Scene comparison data

• • •

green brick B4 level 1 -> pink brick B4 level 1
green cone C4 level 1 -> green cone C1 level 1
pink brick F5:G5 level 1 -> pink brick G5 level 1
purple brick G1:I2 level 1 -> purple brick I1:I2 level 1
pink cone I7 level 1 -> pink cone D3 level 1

• • •

*YOUR OBJECTIVE:* The response should be the lines from the one containing "purple brick G1:I2" through the last line of the data, set down exactly and with no other line.

*SOLUTION:*
purple brick G1:I2 level 1 -> purple brick I1:I2 level 1
pink cone I7 level 1 -> pink cone D3 level 1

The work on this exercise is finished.